Task details:
Everything in the entries except the pictures must be repeated exactly.

Data supplied:
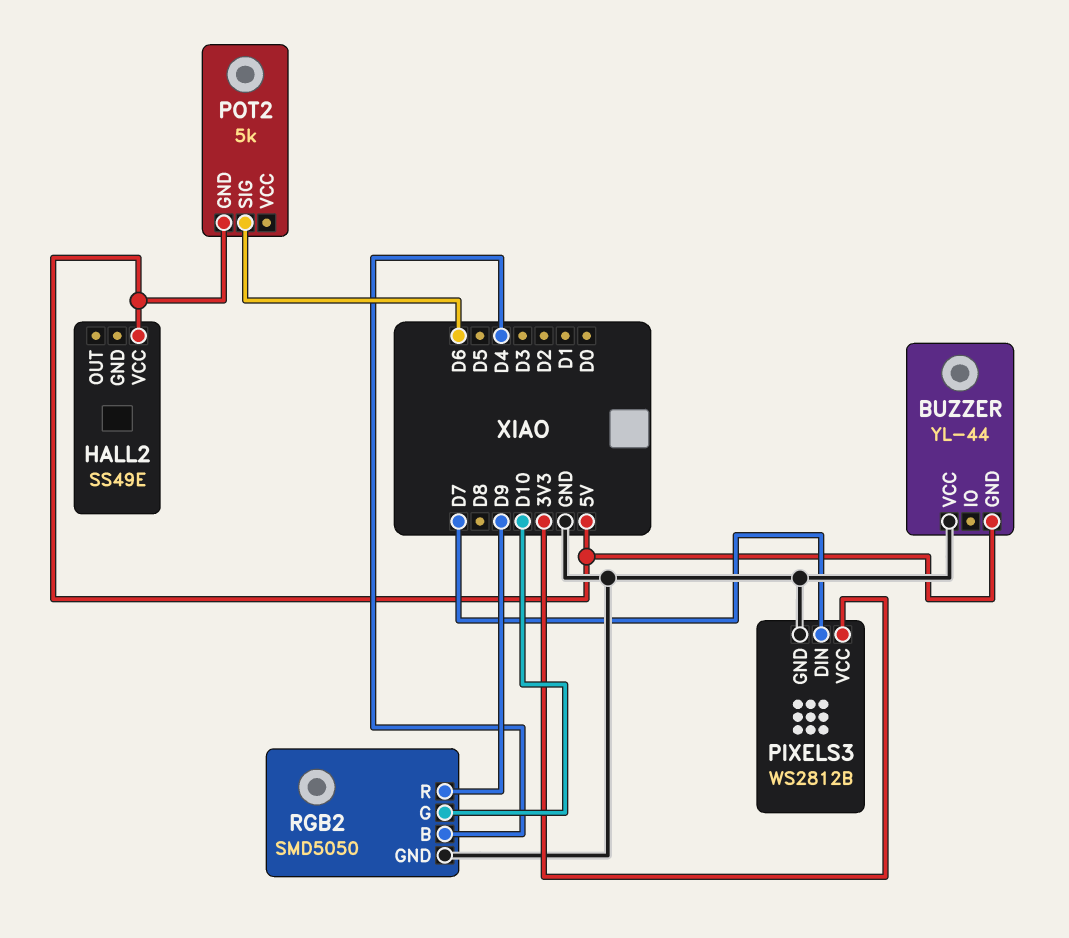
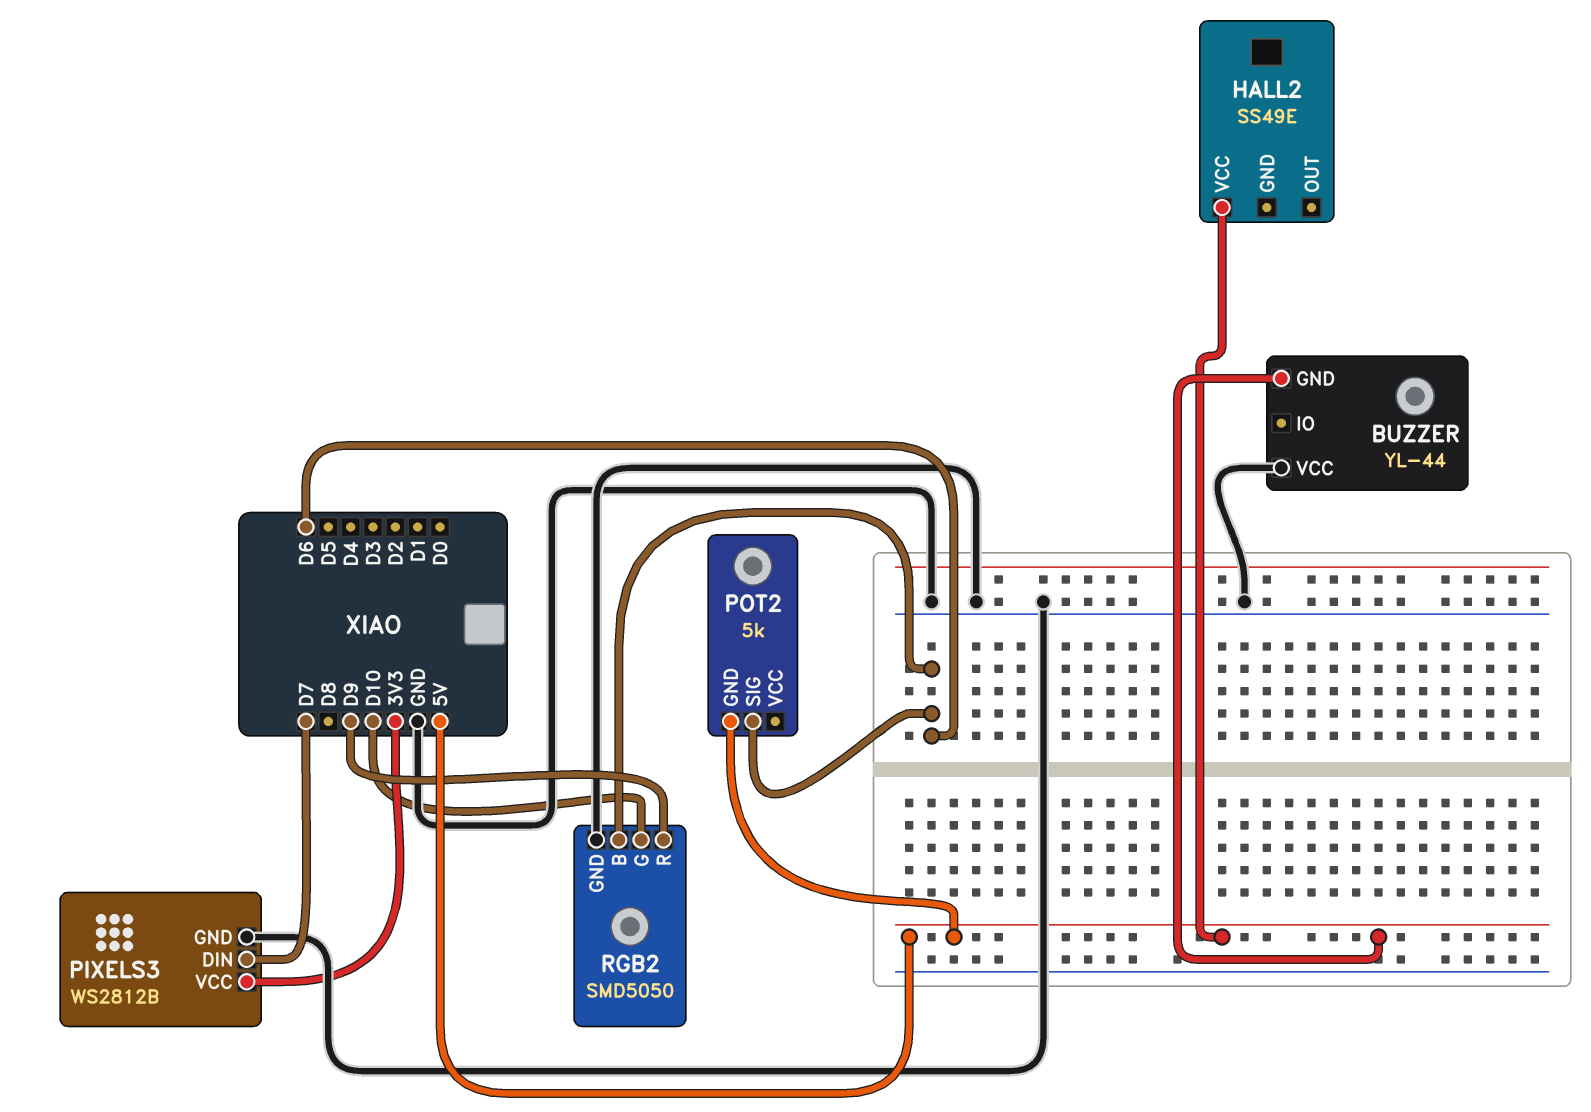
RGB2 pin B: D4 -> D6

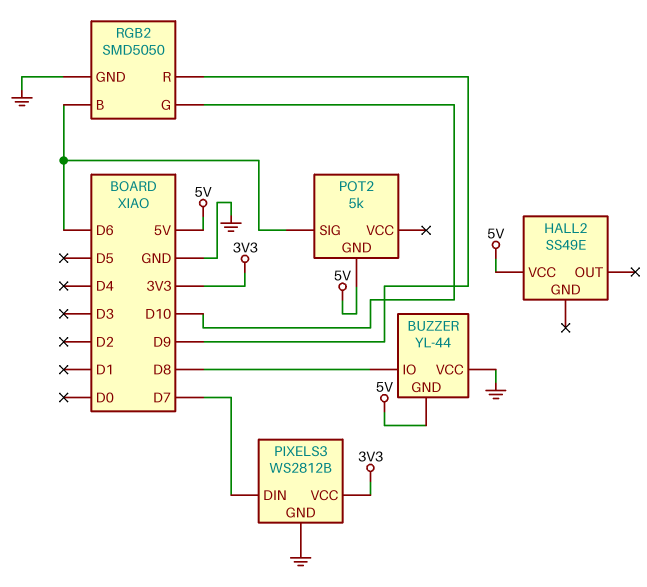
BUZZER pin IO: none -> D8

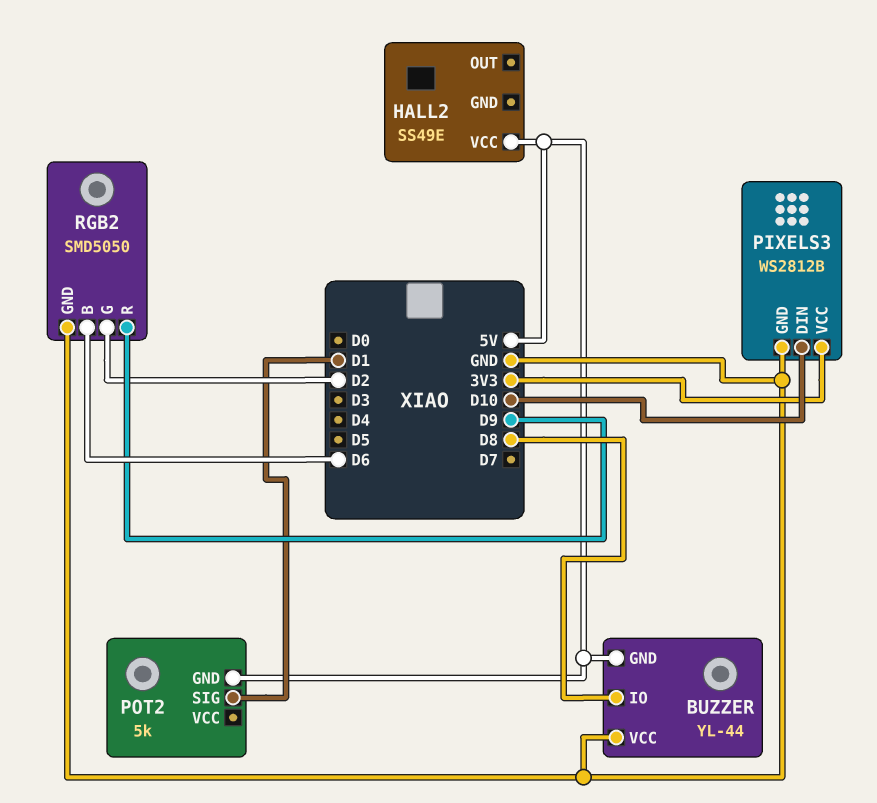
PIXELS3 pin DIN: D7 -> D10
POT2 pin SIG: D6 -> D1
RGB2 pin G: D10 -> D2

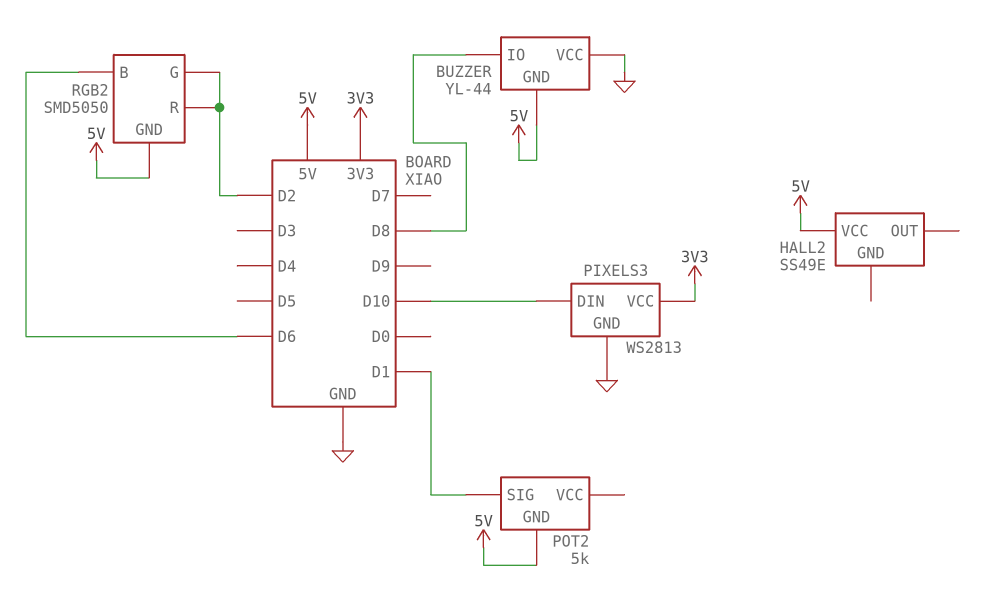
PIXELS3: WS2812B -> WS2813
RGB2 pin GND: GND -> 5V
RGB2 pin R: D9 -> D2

Output for this exercise:
RGB2 pin B: D4 -> D6

BUZZER pin IO: none -> D8

PIXELS3 pin DIN: D7 -> D10
POT2 pin SIG: D6 -> D1
RGB2 pin G: D10 -> D2

PIXELS3: WS2812B -> WS2813
RGB2 pin GND: GND -> 5V
RGB2 pin R: D9 -> D2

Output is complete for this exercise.